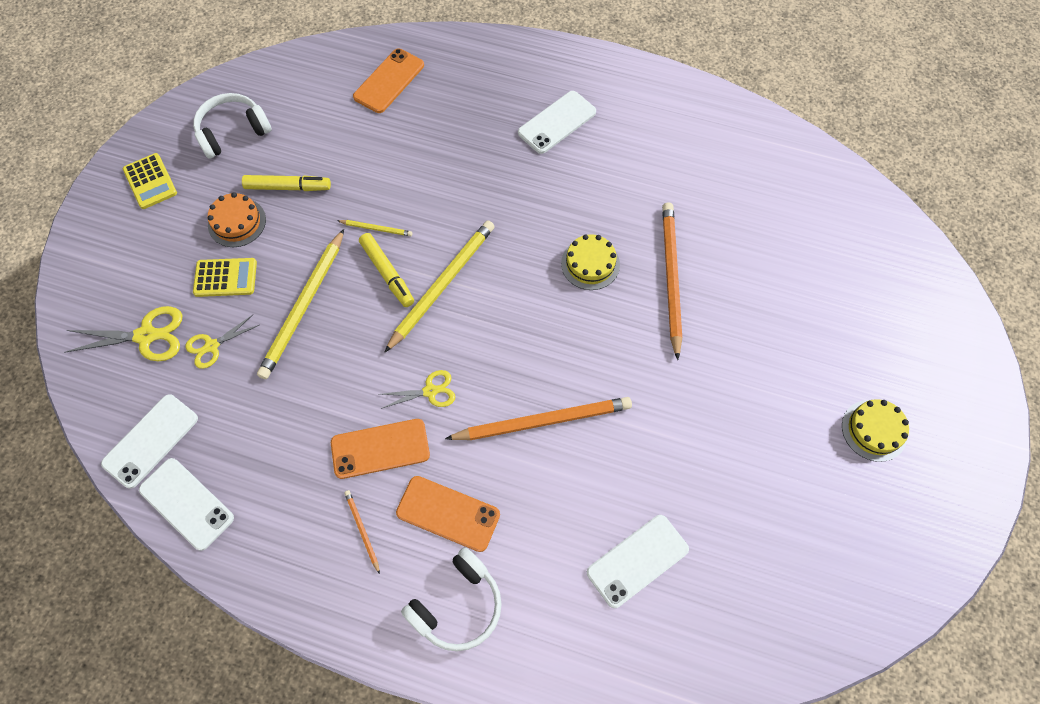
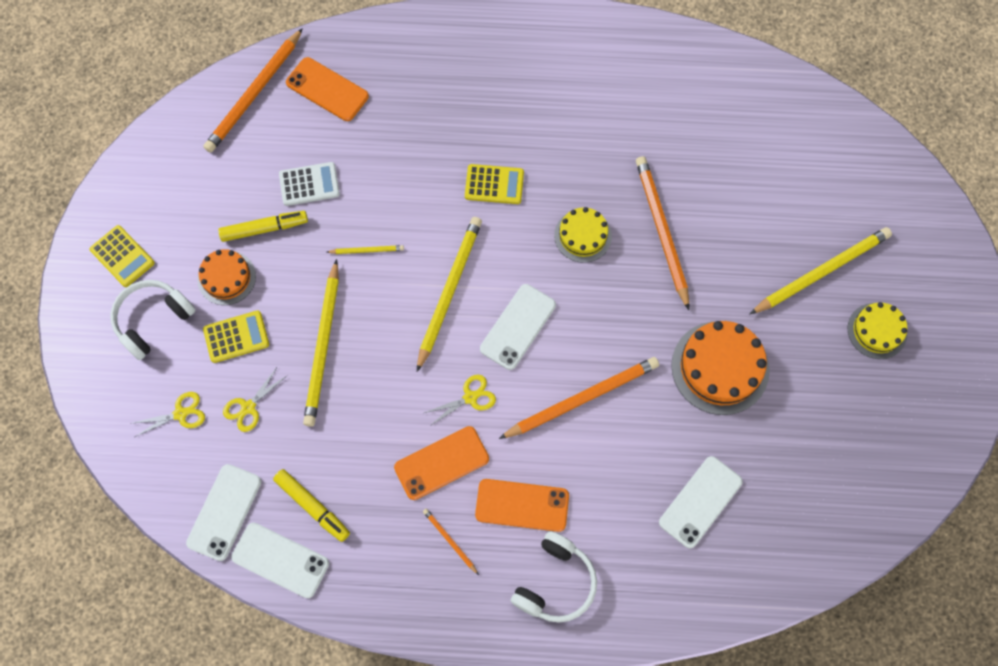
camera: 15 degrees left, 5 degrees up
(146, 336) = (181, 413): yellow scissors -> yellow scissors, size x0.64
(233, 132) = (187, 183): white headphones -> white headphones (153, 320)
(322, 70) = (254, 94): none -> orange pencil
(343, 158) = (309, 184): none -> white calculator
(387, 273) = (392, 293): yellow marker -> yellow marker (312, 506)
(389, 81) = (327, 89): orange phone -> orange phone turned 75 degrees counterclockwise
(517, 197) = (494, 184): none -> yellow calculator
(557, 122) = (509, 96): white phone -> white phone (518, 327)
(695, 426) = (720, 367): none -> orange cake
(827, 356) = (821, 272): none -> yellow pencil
...
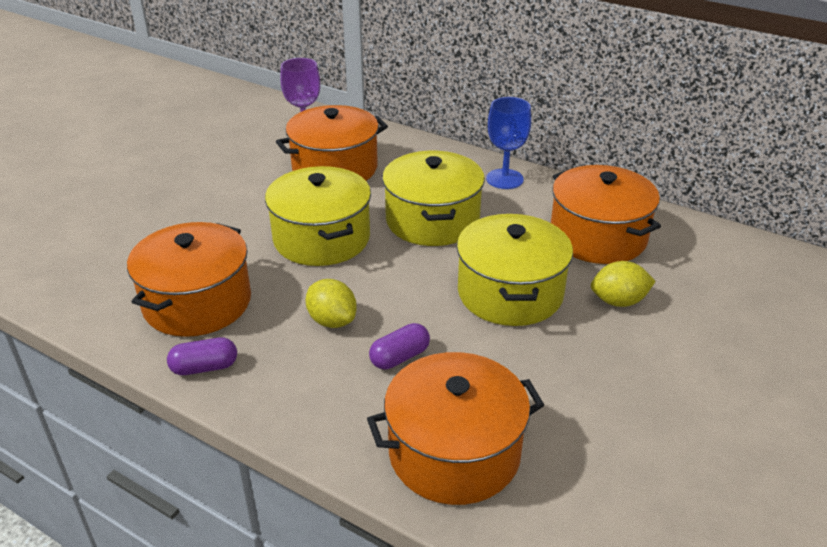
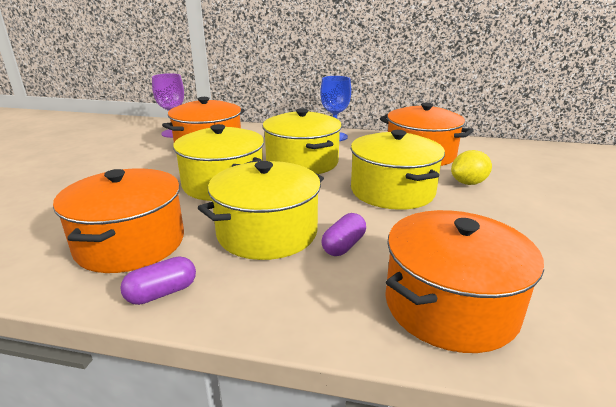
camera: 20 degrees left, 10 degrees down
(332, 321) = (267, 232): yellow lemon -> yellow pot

● **Written task**: Output the lines above exactly, but only those between the line holding "(557, 122) = (509, 96): white" and the line holding "(827, 356) = (821, 272): none", inclusive.

● **Task result**:
(557, 122) = (509, 96): white phone -> white phone (518, 327)
(695, 426) = (720, 367): none -> orange cake
(827, 356) = (821, 272): none -> yellow pencil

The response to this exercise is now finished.